**INSTRUCTIONS TO FOLLOW**:
Determine how many lines of the entries contain "pixel". Reply with that number alone.

**RECORDS FOR PROCESSING**:

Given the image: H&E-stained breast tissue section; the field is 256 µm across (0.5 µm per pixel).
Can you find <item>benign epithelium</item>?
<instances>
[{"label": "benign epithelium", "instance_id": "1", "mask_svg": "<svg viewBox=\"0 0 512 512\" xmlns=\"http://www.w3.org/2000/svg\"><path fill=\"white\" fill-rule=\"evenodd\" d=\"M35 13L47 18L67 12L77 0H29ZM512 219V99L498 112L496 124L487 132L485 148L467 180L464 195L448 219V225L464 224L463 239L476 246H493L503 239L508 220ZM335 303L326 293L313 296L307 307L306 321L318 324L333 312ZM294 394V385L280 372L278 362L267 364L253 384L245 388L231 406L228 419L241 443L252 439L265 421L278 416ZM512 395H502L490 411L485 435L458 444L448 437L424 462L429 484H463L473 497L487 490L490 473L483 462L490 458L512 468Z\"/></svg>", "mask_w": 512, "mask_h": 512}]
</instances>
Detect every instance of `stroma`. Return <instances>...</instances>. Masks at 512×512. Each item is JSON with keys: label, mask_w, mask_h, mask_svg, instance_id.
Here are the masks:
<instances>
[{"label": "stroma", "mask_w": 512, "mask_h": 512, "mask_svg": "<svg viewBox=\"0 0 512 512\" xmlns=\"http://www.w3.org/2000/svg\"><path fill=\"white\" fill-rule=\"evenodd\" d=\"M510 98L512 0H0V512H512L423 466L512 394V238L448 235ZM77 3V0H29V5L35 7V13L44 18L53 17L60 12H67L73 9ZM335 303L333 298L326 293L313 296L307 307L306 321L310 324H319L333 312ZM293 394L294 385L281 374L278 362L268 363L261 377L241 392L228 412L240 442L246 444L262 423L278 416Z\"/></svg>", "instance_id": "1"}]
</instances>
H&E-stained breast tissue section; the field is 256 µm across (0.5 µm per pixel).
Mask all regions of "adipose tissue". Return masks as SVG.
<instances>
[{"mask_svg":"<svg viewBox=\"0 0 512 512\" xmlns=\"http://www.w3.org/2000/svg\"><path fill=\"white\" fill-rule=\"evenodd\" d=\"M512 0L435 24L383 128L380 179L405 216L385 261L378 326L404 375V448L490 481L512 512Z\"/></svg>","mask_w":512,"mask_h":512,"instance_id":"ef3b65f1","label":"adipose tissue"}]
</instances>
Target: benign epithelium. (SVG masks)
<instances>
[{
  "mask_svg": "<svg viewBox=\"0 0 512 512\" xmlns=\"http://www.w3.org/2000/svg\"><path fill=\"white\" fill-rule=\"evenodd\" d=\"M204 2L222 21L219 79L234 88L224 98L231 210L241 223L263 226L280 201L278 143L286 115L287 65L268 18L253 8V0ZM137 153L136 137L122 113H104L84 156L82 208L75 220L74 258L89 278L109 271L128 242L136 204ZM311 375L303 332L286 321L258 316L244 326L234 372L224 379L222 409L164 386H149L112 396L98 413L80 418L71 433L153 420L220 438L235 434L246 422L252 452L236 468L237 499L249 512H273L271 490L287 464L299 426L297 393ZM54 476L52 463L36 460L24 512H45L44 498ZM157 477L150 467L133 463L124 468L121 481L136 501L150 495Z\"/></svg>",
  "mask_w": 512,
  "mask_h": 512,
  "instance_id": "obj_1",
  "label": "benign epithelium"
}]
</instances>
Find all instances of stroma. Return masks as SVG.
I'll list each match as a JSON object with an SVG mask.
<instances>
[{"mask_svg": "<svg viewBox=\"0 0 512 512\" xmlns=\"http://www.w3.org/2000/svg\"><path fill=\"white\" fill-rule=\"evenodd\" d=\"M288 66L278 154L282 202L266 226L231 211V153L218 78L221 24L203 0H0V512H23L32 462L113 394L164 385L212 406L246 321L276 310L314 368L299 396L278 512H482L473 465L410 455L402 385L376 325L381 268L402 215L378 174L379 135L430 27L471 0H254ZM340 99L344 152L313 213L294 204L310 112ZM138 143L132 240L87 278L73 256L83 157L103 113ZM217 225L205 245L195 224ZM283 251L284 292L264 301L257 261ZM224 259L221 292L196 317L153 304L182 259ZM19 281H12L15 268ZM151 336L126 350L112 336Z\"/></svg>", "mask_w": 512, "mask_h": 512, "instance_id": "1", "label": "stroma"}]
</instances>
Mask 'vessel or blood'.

**CORRECT RESPONSE**:
2